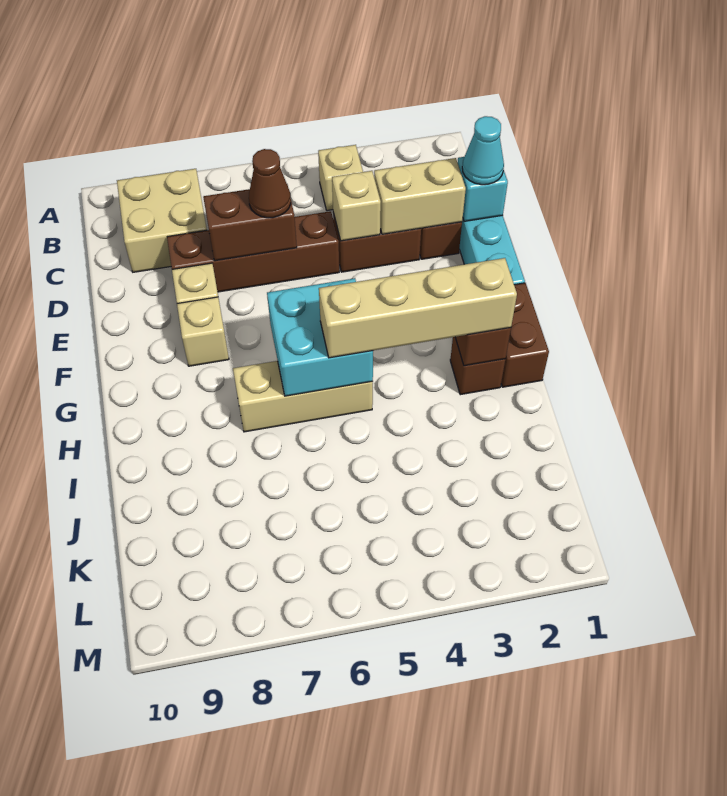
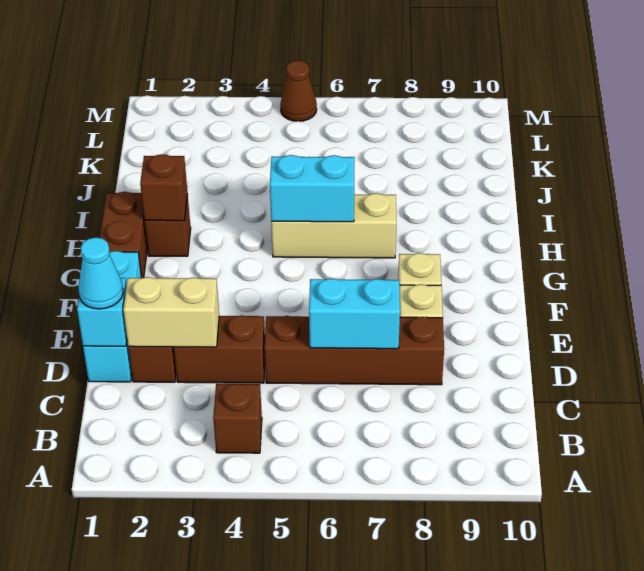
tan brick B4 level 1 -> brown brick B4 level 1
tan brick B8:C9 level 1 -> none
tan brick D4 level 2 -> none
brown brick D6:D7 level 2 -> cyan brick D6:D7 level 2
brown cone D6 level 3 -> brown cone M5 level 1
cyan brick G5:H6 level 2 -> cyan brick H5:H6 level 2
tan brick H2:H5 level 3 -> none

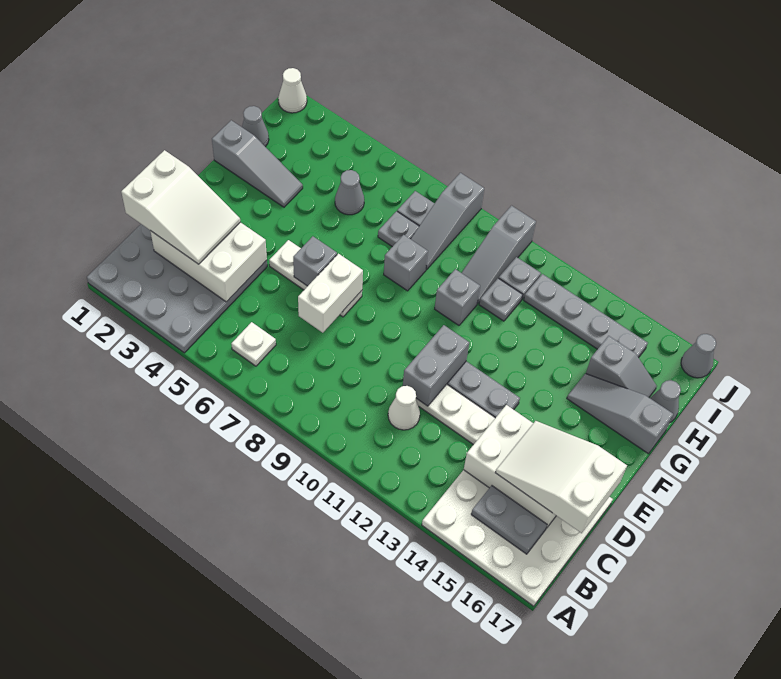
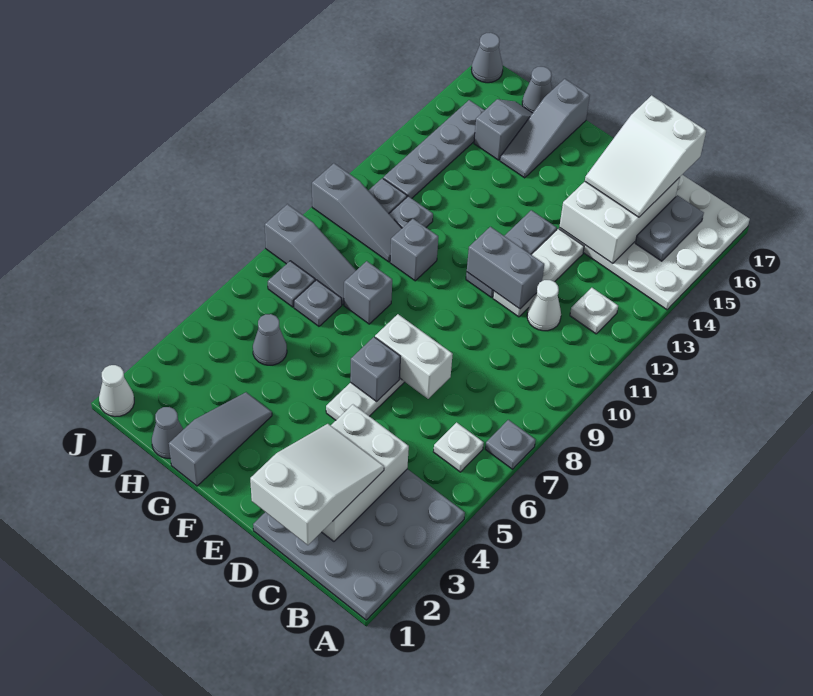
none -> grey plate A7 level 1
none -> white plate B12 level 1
┄┄┄┄┄┄┄┄┄┄┄┄┄┄┄┄┄┄┄┄
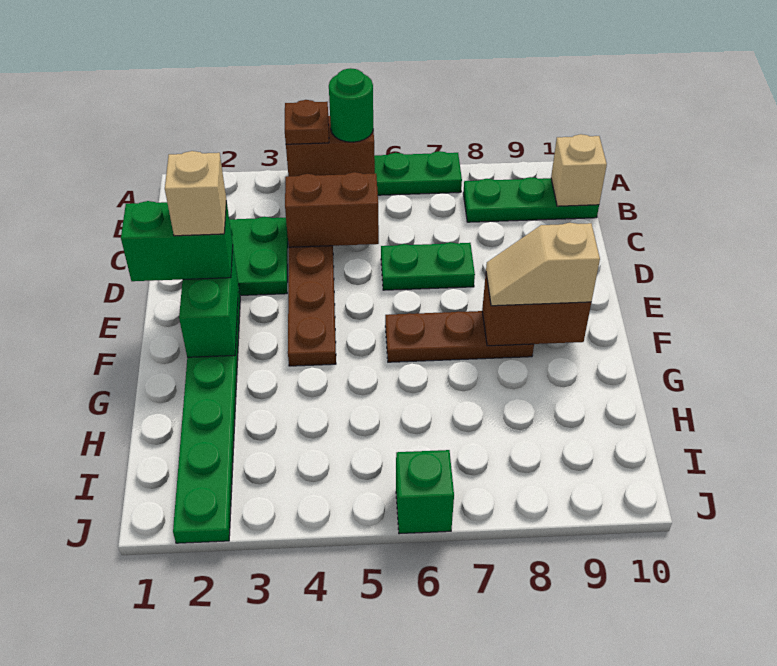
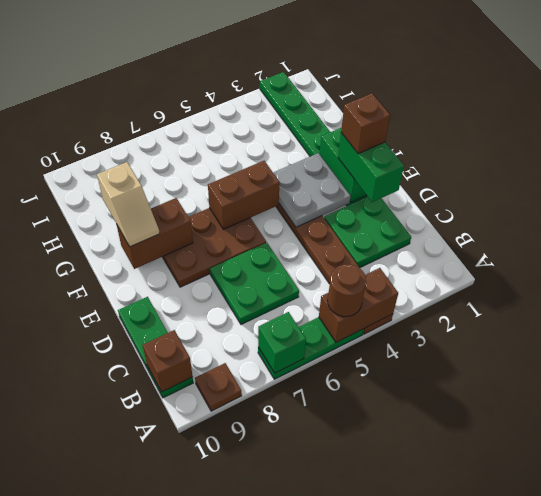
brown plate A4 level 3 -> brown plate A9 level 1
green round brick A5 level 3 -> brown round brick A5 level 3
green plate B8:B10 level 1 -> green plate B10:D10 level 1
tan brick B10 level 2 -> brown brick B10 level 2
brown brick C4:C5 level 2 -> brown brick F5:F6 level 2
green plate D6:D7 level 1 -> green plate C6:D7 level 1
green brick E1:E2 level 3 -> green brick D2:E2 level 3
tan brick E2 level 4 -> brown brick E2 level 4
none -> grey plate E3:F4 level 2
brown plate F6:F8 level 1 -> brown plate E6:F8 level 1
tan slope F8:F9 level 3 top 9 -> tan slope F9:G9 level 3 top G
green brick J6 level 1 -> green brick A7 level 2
┄┄┄┄┄┄┄┄┄┄┄┄┄┄┄┄┄┄┄┄
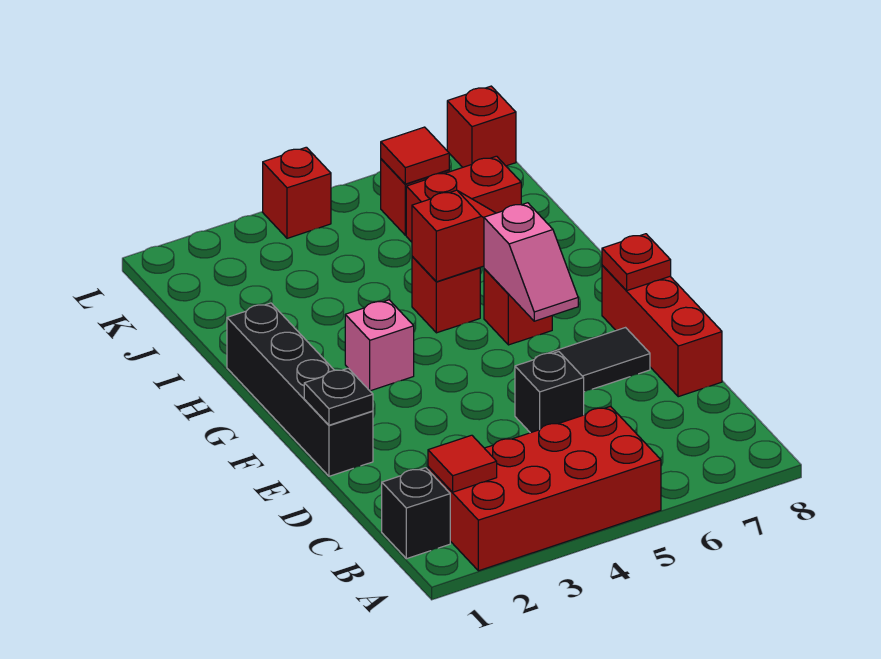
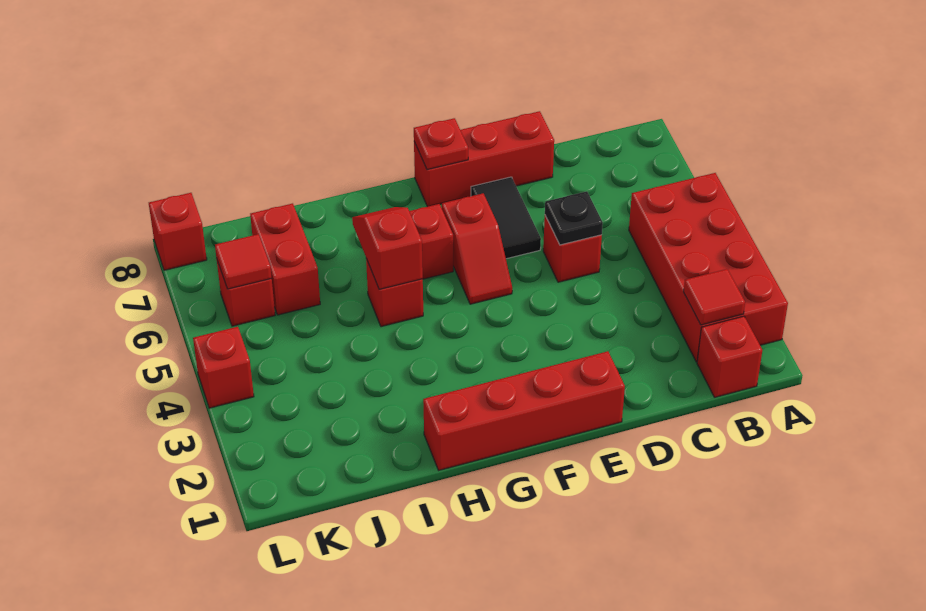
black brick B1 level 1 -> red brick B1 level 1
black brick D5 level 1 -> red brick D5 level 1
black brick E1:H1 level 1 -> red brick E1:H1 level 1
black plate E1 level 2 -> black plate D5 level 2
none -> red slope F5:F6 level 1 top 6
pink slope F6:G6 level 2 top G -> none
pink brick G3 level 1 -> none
┄┄┄┄┄┄┄┄┄┄┄┄┄┄┄┄┄┄┄┄
# WHAT IS REQUIRED:
Please copy, exactly as written, every line in the listing above from the line with "none -> grey plate A7 level 1" up to and including the line with "none -> white plate B12 level 1".

# WRITTEN ANSWER:
none -> grey plate A7 level 1
none -> white plate B12 level 1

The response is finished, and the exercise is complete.